■ **Task objective**:
Copy the stretch of records from the line that contains "dark gray quilted backpack at lower right is 7.00" through the line that contains "What do you see at coordinates (222, 371)", word for word. Give only those lines.

■ **Data for this exercise**:
BEGIN

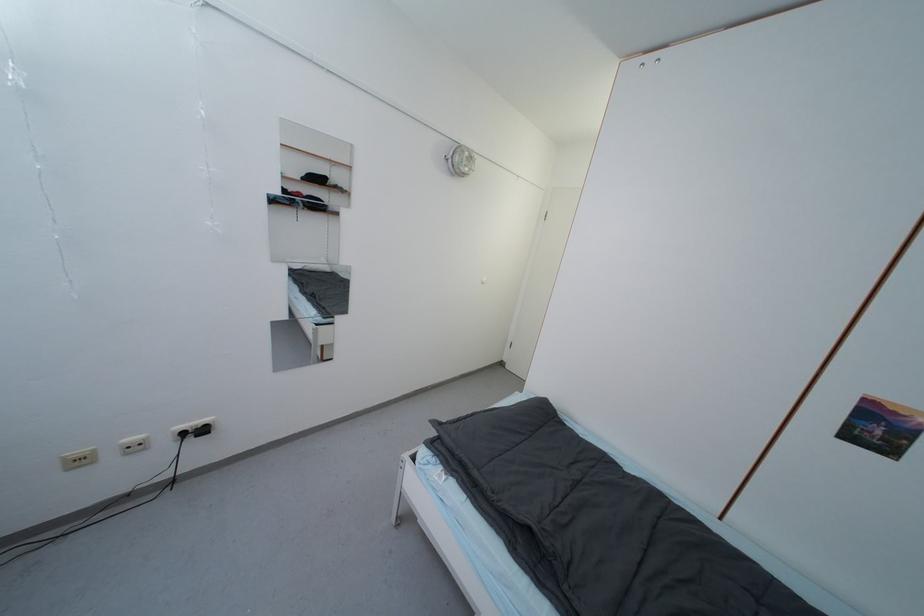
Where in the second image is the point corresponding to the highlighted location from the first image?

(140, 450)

END
BEGIN

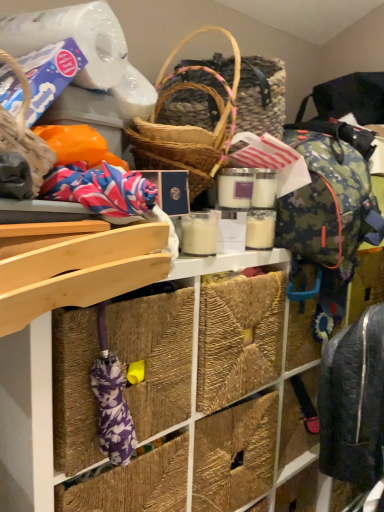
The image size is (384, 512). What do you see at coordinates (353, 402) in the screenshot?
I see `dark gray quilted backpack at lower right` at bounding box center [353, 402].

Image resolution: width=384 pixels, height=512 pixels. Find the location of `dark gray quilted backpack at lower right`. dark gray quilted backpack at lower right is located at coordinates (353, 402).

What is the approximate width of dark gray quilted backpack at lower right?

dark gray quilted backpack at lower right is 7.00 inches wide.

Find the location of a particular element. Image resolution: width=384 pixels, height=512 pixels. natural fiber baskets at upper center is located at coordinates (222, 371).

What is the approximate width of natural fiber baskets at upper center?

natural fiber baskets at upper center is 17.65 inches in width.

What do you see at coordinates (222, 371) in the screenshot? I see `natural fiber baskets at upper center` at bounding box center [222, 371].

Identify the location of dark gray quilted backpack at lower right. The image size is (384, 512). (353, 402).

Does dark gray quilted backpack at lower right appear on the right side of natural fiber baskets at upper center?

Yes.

END

■ **The completed task**:
dark gray quilted backpack at lower right is 7.00 inches wide.

Find the location of a particular element. Image resolution: width=384 pixels, height=512 pixels. natural fiber baskets at upper center is located at coordinates (222, 371).

What is the approximate width of natural fiber baskets at upper center?

natural fiber baskets at upper center is 17.65 inches in width.

What do you see at coordinates (222, 371) in the screenshot? I see `natural fiber baskets at upper center` at bounding box center [222, 371].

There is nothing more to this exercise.